**DESCRIPTION OF THE TASK:**
Give again exactly the lines that run from the start of the records to the line holding "(438, 563) = (764, 654): none -> purple clock", both ends counted. Do not include the pictures.

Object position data
───

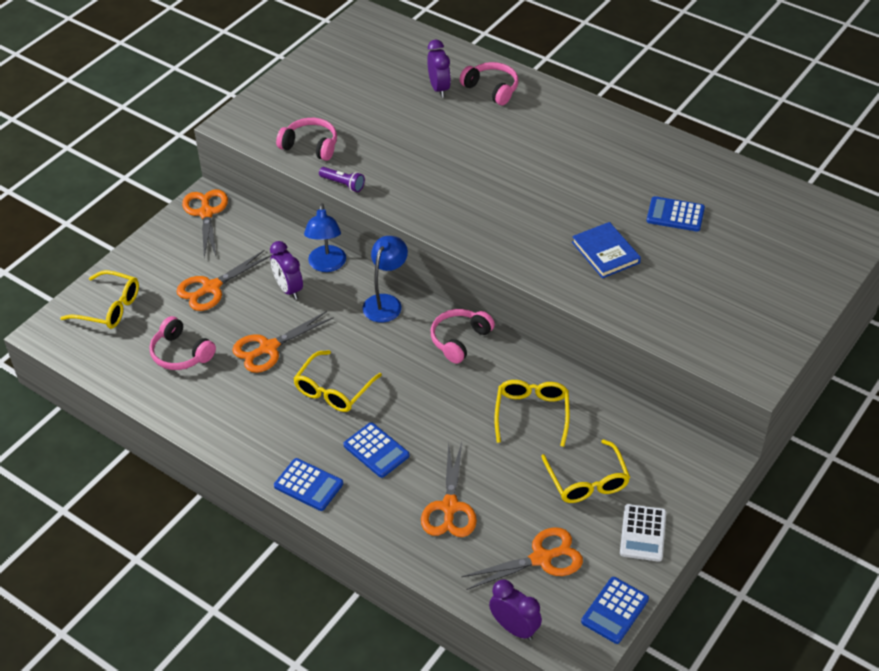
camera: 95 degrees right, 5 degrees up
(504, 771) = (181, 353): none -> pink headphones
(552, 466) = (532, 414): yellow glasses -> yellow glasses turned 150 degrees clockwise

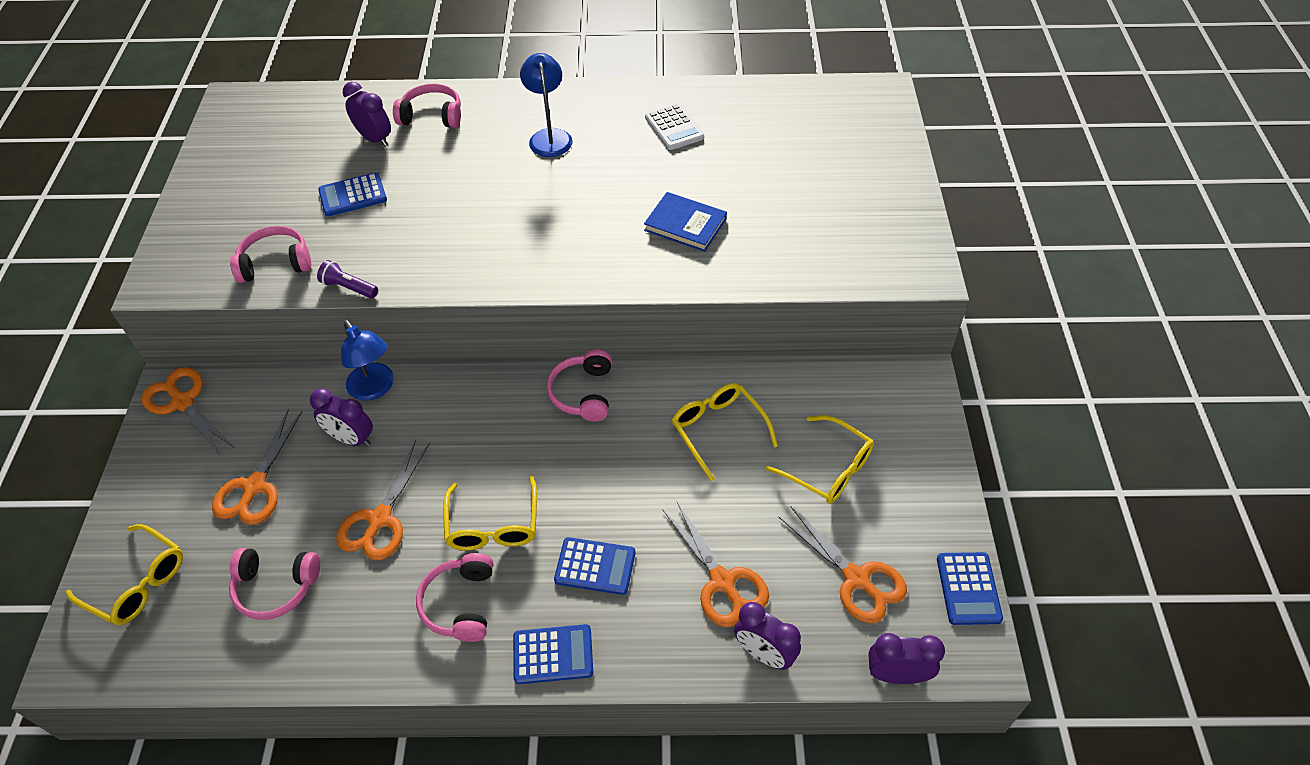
camera: 35 degrees left, 5 degrees up
(109, 308) = (137, 583): yellow glasses -> yellow glasses turned 45 degrees clockwise
(277, 424) = (460, 604): none -> pink headphones
(343, 184) = (349, 287): purple flashlight -> purple flashlight turned 150 degrees counterclockwise
(386, 302) = (473, 395): blue lamp -> blue lamp (549, 136)
(438, 563) = (764, 654): none -> purple clock
(541, 558) = (856, 579): orange scissors -> orange scissors turned 105 degrees clockwise
(643, 533) = (922, 490): white calculator -> white calculator (674, 127)
(675, 215) = (716, 157): blue calculator -> blue calculator (353, 195)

───

**RESPONSE BELOW:**
camera: 95 degrees right, 5 degrees up
(504, 771) = (181, 353): none -> pink headphones
(552, 466) = (532, 414): yellow glasses -> yellow glasses turned 150 degrees clockwise

camera: 35 degrees left, 5 degrees up
(109, 308) = (137, 583): yellow glasses -> yellow glasses turned 45 degrees clockwise
(277, 424) = (460, 604): none -> pink headphones
(343, 184) = (349, 287): purple flashlight -> purple flashlight turned 150 degrees counterclockwise
(386, 302) = (473, 395): blue lamp -> blue lamp (549, 136)
(438, 563) = (764, 654): none -> purple clock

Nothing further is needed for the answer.